- **What you are asked to do**: Pull every line from the records that has the word "none" in it.

::: Data supplied :::

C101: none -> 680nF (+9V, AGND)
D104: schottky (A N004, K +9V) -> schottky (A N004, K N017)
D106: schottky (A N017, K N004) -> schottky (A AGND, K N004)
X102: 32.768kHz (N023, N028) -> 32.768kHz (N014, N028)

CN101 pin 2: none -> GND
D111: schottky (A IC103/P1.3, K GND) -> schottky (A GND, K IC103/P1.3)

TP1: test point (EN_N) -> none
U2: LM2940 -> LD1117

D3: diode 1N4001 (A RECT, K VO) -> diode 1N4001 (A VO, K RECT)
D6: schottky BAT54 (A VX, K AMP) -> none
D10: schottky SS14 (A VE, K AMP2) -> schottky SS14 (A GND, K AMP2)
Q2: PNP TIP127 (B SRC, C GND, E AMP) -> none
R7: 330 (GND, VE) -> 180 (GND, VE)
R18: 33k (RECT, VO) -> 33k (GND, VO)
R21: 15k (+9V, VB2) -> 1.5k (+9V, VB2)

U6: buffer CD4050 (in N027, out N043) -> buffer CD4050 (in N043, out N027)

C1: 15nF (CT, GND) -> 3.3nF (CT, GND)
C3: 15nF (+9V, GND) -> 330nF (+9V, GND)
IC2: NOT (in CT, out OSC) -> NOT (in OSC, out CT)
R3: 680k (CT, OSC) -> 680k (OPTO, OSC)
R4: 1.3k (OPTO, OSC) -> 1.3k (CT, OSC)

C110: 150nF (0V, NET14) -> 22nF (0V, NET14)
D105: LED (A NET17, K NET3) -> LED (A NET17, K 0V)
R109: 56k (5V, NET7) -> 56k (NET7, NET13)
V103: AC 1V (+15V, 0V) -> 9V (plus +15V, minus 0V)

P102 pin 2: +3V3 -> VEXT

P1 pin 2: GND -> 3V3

:::

- **Task answer**:
C101: none -> 680nF (+9V, AGND)
CN101 pin 2: none -> GND
TP1: test point (EN_N) -> none
D6: schottky BAT54 (A VX, K AMP) -> none
Q2: PNP TIP127 (B SRC, C GND, E AMP) -> none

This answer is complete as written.